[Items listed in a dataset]
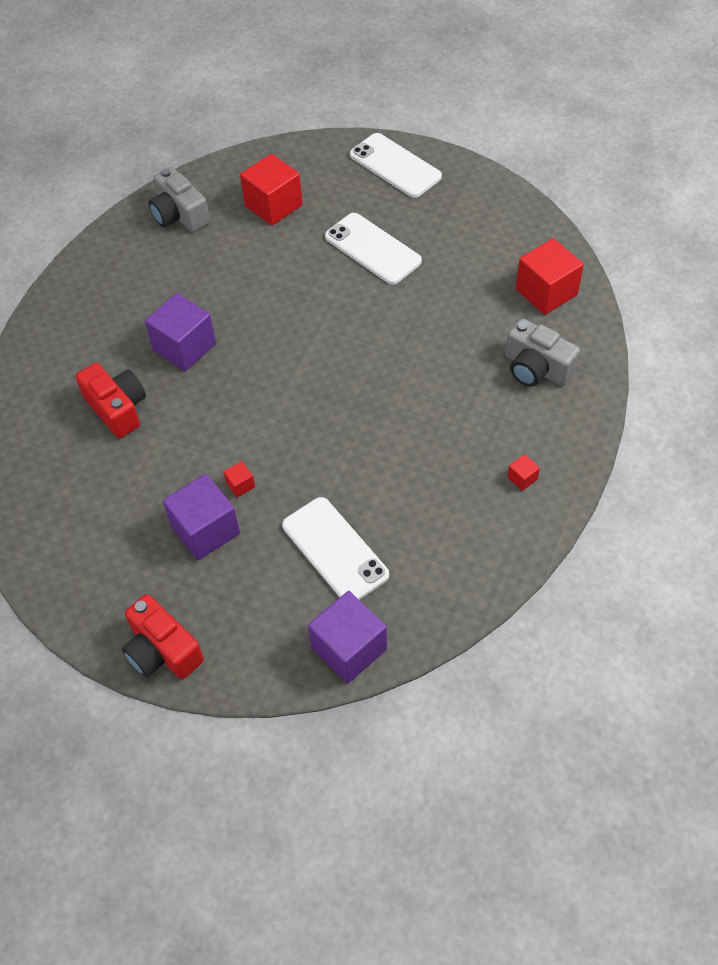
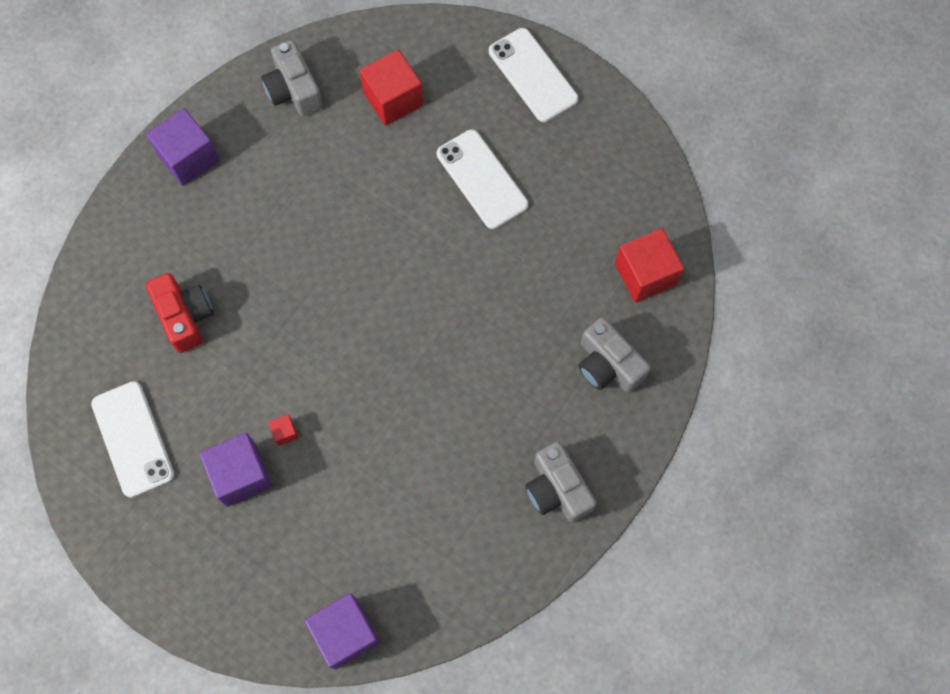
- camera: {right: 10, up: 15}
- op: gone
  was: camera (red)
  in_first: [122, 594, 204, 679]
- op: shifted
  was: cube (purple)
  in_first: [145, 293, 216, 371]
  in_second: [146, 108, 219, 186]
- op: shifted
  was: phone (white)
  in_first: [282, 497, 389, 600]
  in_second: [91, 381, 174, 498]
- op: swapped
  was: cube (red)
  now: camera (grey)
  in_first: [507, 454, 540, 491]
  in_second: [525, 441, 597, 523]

...

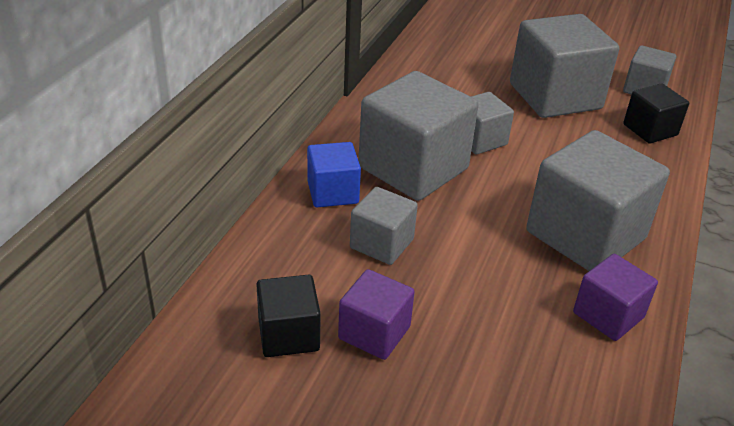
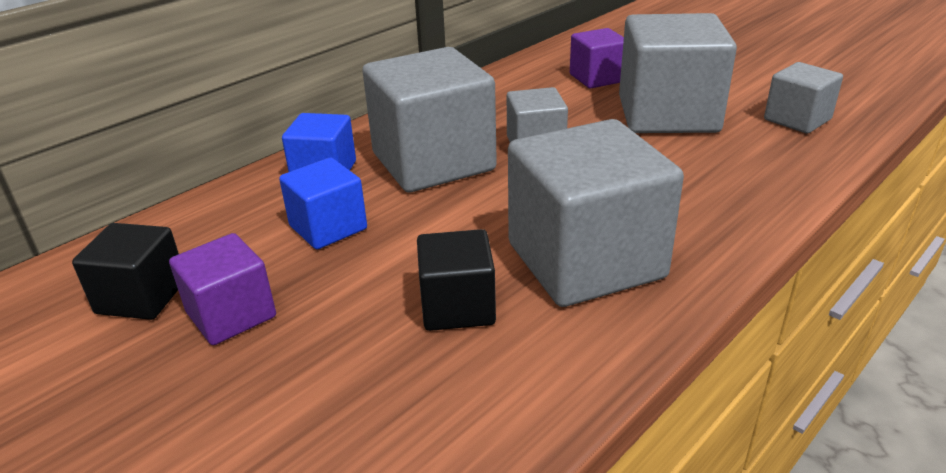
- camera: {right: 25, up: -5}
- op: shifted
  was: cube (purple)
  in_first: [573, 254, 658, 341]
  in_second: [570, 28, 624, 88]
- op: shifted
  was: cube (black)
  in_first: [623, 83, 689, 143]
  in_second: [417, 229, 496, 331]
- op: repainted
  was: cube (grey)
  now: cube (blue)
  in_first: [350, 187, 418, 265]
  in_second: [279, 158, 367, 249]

==

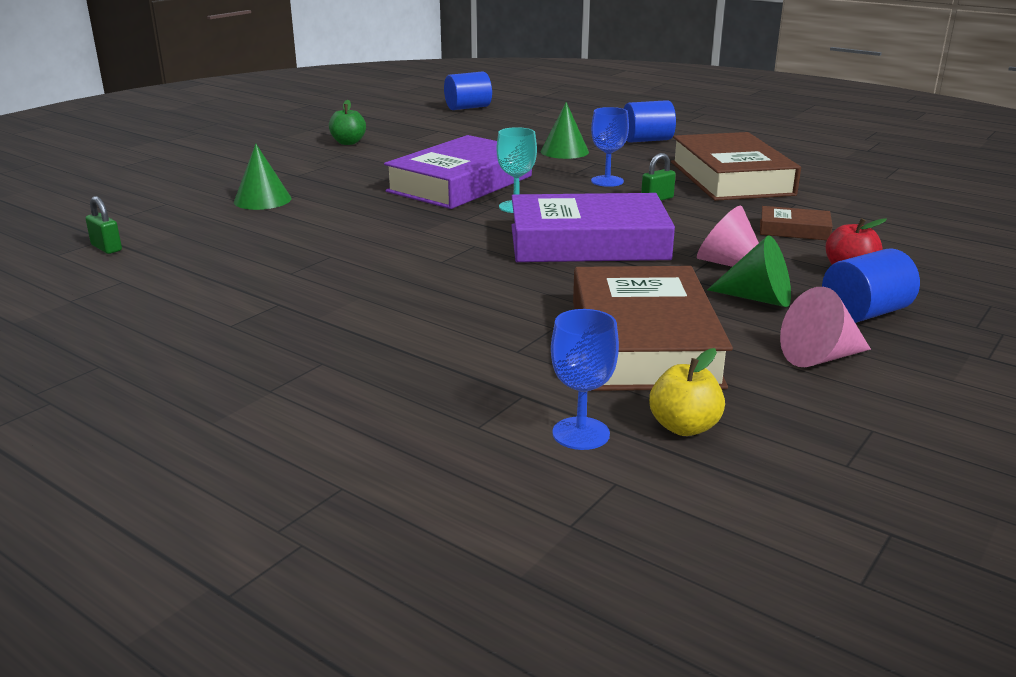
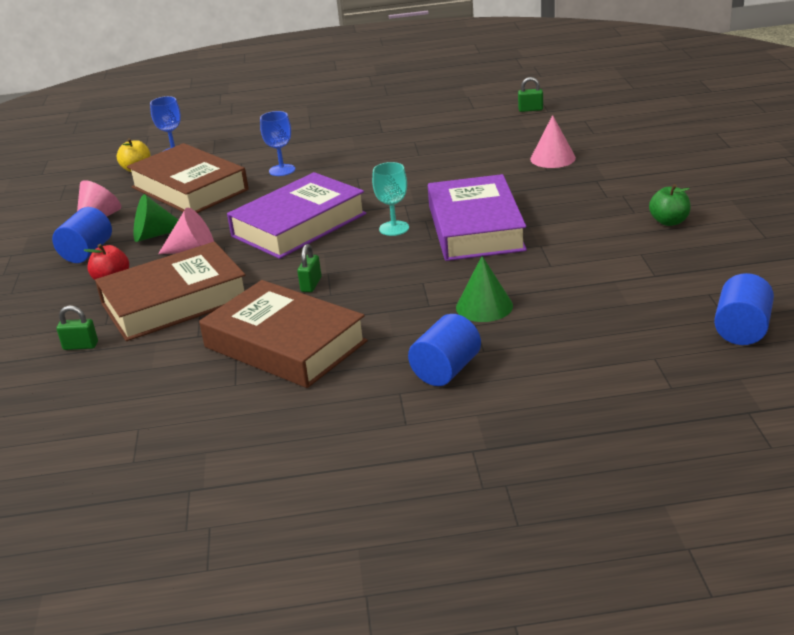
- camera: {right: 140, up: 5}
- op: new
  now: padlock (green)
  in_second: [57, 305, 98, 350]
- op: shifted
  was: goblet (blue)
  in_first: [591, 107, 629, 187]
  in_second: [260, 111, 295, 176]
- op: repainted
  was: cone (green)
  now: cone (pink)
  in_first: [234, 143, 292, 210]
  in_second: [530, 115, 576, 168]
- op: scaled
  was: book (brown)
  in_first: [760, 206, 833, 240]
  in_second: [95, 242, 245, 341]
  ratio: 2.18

# Exercise aim:
The required answer is each line of the entries containing the string "right".

# Task answer:
- camera: {right: 10, up: 15}
- camera: {right: 25, up: -5}
- camera: {right: 140, up: 5}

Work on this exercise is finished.